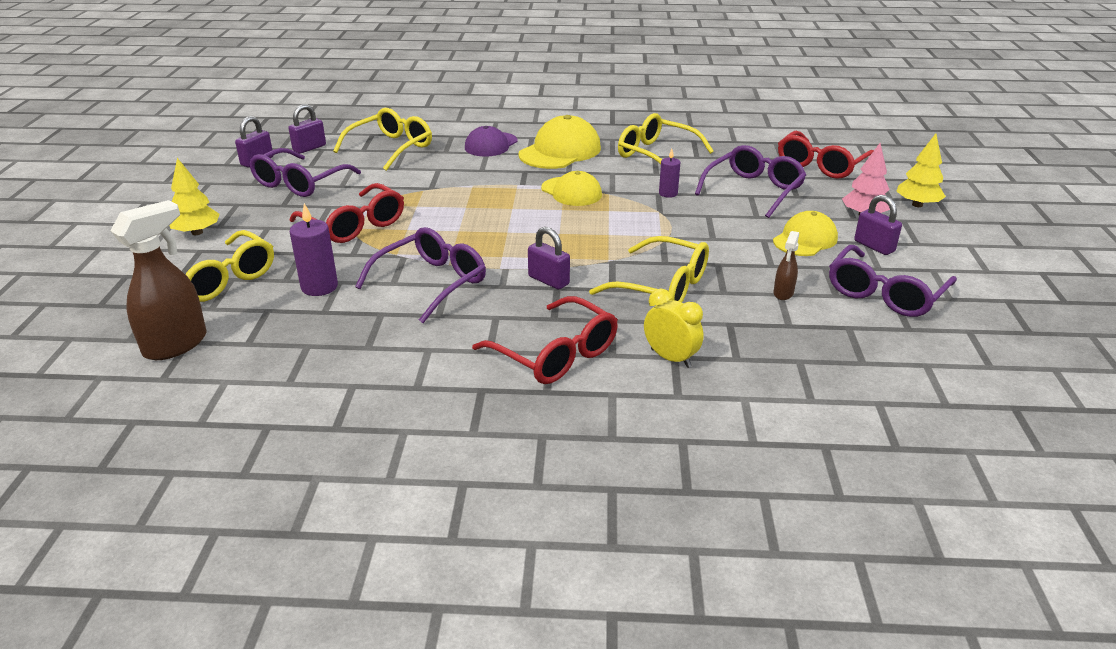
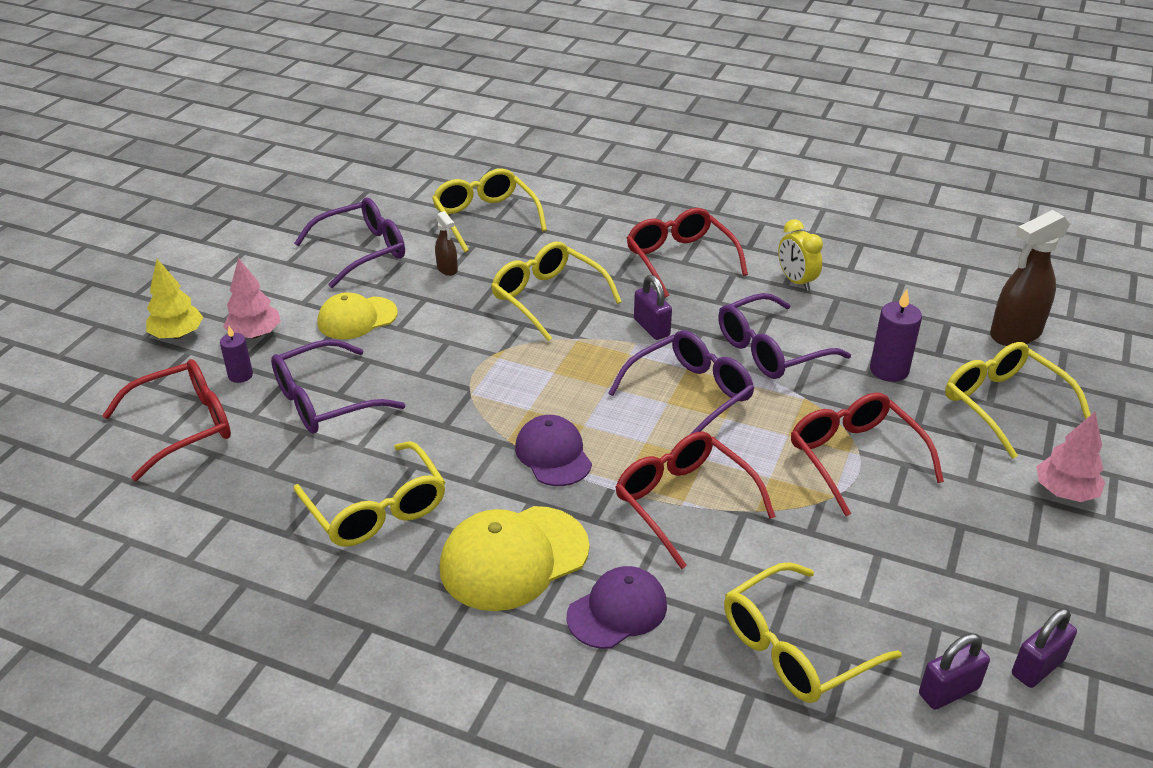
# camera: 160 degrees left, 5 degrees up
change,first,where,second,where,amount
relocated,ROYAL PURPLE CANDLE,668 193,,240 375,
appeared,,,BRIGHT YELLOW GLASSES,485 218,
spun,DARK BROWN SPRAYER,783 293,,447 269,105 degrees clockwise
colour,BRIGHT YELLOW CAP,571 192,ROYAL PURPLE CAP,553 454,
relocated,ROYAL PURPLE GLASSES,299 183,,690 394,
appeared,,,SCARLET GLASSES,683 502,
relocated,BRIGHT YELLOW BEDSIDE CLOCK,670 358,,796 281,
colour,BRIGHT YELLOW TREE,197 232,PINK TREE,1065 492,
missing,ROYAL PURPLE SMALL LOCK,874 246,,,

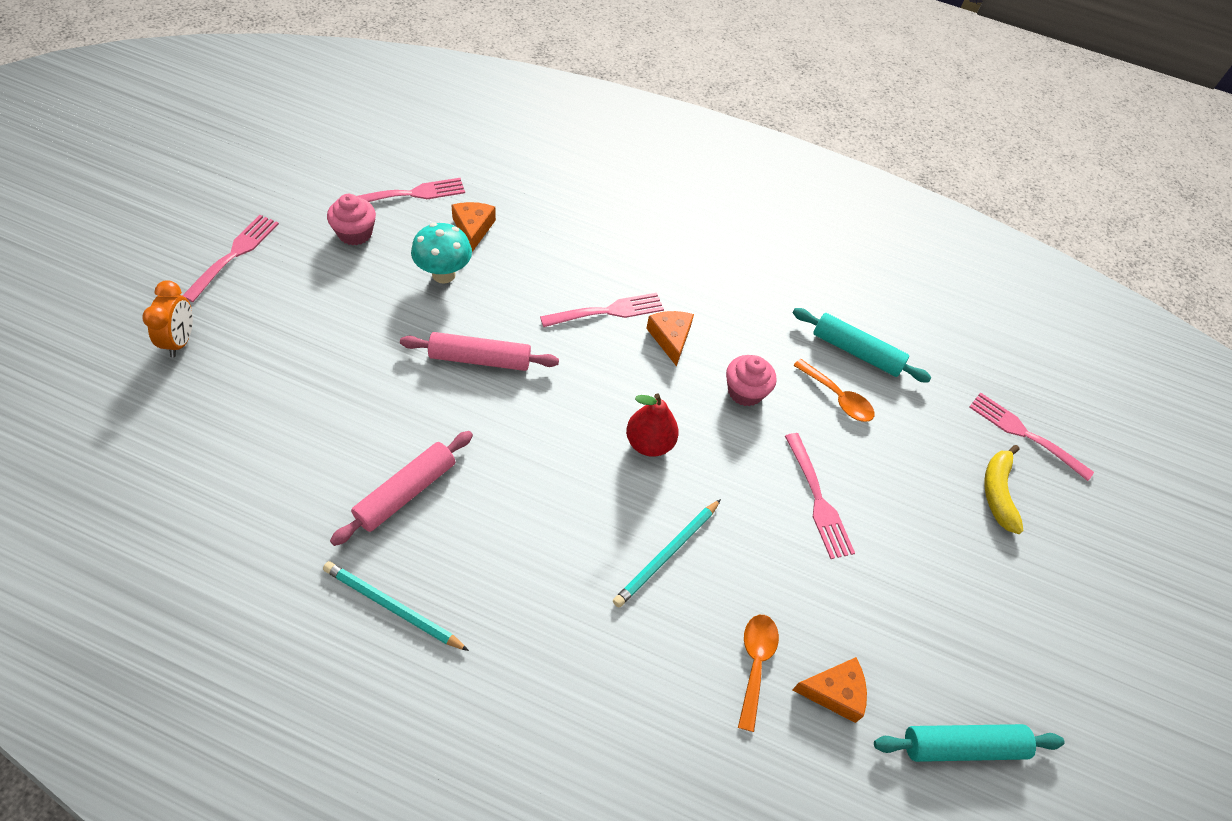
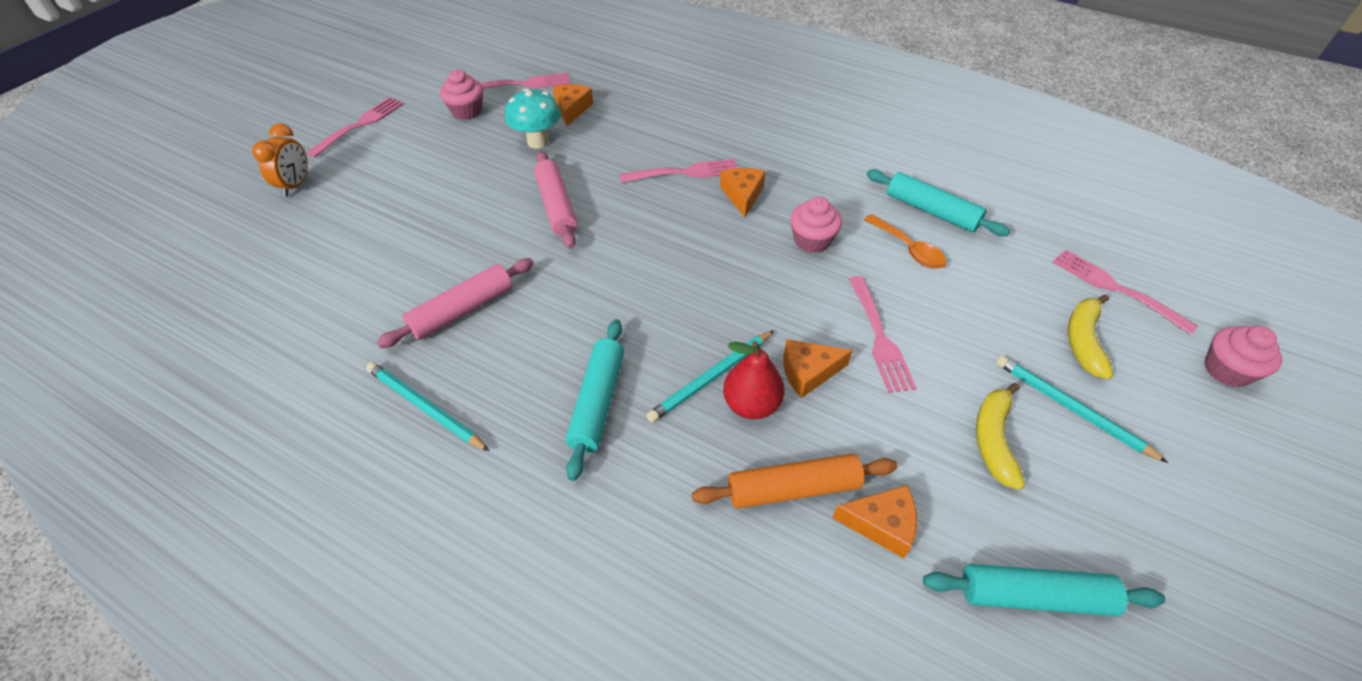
# camera: 15 degrees right, 5 degrees down
change,first,where,second,where,amount
spun,PINK DOUGH ROLLER,480 359,,556 206,60 degrees clockwise
appeared,,,AQUA DOUGH ROLLER,597 402,
exchanged,BRIGHT ORANGE TABLESPOON,755 664,BRIGHT ORANGE DOUGH ROLLER,793 488,
relocated,SCARLET TOY PEAR,649 443,,751 405,
appeared,,,BRIGHT ORANGE PIECE OF CHEESE,808 372,
appeared,,,BRIGHT YELLOW TOY BANANA,993 439,
appeared,,,AQUA WOODEN PENCIL,1071 408,
appeared,,,PINK FAIRY CAKE,1226 370,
=-=-=
From the first line to the last, write out the data above exactly. Omit the pictures.

# camera: 160 degrees left, 5 degrees up
change,first,where,second,where,amount
relocated,ROYAL PURPLE CANDLE,668 193,,240 375,
appeared,,,BRIGHT YELLOW GLASSES,485 218,
spun,DARK BROWN SPRAYER,783 293,,447 269,105 degrees clockwise
colour,BRIGHT YELLOW CAP,571 192,ROYAL PURPLE CAP,553 454,
relocated,ROYAL PURPLE GLASSES,299 183,,690 394,
appeared,,,SCARLET GLASSES,683 502,
relocated,BRIGHT YELLOW BEDSIDE CLOCK,670 358,,796 281,
colour,BRIGHT YELLOW TREE,197 232,PINK TREE,1065 492,
missing,ROYAL PURPLE SMALL LOCK,874 246,,,

# camera: 15 degrees right, 5 degrees down
change,first,where,second,where,amount
spun,PINK DOUGH ROLLER,480 359,,556 206,60 degrees clockwise
appeared,,,AQUA DOUGH ROLLER,597 402,
exchanged,BRIGHT ORANGE TABLESPOON,755 664,BRIGHT ORANGE DOUGH ROLLER,793 488,
relocated,SCARLET TOY PEAR,649 443,,751 405,
appeared,,,BRIGHT ORANGE PIECE OF CHEESE,808 372,
appeared,,,BRIGHT YELLOW TOY BANANA,993 439,
appeared,,,AQUA WOODEN PENCIL,1071 408,
appeared,,,PINK FAIRY CAKE,1226 370,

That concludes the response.